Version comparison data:
■ ■ ■ ■ ■

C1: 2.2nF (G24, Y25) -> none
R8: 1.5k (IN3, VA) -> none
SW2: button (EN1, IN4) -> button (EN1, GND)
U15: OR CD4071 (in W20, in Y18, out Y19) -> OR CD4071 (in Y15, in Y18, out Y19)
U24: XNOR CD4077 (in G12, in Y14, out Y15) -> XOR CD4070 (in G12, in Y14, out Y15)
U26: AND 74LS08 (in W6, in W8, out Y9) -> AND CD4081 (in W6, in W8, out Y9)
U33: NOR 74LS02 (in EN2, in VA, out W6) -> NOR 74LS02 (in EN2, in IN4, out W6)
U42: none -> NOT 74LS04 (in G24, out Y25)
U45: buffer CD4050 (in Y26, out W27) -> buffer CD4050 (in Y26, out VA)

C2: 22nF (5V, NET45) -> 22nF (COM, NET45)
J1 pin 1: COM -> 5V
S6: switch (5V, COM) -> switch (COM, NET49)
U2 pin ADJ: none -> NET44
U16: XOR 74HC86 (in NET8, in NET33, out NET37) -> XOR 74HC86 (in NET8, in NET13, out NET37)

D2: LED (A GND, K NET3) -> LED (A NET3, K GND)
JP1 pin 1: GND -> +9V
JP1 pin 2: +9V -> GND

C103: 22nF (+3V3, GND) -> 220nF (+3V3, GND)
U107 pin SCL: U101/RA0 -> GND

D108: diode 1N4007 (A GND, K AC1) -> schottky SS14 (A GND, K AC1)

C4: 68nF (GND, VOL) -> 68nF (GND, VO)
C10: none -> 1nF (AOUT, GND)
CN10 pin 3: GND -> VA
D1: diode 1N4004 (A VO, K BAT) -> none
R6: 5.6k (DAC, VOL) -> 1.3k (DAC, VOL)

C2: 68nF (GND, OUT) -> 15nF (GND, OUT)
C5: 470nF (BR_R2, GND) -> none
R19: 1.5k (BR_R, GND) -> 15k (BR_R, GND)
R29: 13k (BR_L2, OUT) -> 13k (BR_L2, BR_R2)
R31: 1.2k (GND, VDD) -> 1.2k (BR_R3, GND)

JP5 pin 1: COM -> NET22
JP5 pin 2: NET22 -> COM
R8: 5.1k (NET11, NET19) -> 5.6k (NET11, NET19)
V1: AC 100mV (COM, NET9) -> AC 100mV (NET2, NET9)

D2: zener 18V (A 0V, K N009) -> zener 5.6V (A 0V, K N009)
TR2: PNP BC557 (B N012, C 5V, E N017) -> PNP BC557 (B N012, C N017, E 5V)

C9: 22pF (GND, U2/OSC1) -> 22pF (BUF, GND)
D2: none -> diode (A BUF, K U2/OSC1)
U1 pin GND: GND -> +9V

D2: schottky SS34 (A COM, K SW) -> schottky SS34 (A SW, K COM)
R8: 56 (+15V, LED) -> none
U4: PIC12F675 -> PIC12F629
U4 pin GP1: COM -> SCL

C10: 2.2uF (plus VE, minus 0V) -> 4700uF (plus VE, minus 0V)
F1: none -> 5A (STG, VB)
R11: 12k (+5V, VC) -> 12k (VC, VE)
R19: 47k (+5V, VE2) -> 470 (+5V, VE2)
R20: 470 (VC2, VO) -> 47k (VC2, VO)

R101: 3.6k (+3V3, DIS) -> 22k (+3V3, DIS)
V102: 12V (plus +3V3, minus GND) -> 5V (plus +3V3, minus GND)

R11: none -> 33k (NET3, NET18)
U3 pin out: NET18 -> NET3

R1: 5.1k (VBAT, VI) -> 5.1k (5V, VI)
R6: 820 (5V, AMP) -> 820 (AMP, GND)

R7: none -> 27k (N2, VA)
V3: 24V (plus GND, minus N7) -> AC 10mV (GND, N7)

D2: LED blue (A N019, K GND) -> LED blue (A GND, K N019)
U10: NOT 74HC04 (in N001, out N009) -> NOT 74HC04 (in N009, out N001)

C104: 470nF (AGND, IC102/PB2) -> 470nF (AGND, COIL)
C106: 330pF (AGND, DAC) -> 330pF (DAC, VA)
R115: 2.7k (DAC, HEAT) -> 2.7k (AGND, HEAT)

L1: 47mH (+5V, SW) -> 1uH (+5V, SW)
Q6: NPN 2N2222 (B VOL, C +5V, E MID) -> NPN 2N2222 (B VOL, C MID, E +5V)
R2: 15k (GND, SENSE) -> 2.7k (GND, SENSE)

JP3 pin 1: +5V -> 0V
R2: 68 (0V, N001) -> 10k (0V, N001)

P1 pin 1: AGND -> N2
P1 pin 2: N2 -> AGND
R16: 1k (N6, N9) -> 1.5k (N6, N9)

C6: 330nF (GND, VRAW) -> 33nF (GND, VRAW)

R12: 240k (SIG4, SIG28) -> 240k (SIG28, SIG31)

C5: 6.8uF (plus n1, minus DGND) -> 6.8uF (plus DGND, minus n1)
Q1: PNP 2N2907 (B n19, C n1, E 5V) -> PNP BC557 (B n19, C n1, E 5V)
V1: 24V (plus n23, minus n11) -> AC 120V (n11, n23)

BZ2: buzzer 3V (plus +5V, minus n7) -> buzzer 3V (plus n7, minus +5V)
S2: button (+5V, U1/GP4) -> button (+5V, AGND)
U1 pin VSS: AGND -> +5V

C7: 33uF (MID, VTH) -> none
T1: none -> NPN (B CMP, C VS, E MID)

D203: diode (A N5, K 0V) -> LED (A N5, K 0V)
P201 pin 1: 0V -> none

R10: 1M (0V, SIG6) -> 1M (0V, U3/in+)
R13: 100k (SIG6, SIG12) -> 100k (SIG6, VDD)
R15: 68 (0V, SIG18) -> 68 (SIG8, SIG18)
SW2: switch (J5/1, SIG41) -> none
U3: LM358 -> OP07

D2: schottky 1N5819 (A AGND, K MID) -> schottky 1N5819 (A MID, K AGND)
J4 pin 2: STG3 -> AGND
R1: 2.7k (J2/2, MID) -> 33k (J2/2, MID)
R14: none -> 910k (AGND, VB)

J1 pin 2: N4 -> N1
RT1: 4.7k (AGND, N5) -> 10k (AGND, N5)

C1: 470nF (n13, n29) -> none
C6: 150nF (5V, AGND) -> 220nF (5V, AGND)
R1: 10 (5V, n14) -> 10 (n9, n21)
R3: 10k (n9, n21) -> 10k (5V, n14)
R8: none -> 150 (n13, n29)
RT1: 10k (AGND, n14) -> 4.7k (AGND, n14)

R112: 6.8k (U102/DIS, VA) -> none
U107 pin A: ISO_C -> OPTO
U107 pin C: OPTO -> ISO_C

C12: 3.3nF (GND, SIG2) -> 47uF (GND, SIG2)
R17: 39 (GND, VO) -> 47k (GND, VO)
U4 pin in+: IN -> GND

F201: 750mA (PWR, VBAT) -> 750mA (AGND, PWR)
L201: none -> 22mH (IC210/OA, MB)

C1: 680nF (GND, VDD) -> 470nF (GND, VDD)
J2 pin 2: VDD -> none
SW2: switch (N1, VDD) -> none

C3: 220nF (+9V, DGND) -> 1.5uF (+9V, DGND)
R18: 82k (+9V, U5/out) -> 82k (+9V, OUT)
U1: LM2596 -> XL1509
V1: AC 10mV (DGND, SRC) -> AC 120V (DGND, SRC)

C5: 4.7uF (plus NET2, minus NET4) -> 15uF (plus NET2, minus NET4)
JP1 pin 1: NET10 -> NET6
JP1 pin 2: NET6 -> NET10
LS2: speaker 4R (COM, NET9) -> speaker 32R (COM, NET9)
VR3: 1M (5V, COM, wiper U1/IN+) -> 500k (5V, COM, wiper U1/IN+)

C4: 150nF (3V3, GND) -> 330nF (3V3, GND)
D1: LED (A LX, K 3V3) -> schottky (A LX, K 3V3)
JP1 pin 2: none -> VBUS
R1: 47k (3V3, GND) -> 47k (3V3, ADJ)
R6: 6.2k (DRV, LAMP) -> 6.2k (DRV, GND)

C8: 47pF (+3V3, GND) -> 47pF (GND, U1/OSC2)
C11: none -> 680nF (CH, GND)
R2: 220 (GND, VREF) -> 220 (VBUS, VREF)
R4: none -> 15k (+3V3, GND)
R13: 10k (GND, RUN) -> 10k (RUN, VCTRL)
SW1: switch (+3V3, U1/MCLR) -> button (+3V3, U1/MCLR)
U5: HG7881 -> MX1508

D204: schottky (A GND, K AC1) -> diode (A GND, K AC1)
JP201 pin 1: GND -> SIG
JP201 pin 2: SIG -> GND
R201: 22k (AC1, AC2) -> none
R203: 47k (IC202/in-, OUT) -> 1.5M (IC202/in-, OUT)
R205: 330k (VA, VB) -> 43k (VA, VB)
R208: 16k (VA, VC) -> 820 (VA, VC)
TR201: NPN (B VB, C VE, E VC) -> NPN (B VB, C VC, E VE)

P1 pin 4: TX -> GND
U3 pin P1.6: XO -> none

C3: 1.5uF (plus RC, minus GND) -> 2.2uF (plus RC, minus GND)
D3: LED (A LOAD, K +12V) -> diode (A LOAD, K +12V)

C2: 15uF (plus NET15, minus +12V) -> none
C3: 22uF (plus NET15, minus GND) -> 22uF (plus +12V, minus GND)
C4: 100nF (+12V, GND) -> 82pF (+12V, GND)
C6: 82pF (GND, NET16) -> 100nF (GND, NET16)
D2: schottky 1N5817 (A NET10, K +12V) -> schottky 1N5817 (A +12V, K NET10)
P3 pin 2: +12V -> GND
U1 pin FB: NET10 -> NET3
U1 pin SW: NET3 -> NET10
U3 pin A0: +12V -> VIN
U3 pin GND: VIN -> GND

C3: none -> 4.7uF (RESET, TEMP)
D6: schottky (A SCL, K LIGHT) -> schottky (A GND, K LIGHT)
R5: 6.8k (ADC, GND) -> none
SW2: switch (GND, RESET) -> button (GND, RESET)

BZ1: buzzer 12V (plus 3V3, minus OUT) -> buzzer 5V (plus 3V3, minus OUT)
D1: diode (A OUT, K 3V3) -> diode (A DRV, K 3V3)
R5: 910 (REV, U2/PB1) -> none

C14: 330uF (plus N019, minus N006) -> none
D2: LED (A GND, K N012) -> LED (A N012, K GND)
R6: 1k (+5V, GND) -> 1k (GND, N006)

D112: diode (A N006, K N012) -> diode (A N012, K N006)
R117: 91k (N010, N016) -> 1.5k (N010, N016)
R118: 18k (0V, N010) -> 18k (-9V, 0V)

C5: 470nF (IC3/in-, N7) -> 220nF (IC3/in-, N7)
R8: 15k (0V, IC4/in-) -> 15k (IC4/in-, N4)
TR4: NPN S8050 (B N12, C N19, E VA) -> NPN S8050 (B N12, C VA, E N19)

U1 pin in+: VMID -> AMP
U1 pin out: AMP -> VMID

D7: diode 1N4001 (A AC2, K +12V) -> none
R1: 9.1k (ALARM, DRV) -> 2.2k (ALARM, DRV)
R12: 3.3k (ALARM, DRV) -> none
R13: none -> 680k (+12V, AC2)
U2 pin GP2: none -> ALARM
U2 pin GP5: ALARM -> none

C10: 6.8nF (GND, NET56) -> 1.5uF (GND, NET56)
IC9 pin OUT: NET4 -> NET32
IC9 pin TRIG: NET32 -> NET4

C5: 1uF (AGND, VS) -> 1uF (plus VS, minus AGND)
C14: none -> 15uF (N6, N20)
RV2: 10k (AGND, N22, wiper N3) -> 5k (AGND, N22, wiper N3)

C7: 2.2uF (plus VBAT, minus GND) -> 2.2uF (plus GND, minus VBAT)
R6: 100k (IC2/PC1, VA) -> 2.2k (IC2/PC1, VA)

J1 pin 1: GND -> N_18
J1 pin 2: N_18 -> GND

■ ■ ■ ■ ■

▶ _What needs to be done_
Search the data above for the string "DGND". Report every line where it is found.

▶ _Output for this exercise_
C5: 6.8uF (plus n1, minus DGND) -> 6.8uF (plus DGND, minus n1)
C3: 220nF (+9V, DGND) -> 1.5uF (+9V, DGND)
V1: AC 10mV (DGND, SRC) -> AC 120V (DGND, SRC)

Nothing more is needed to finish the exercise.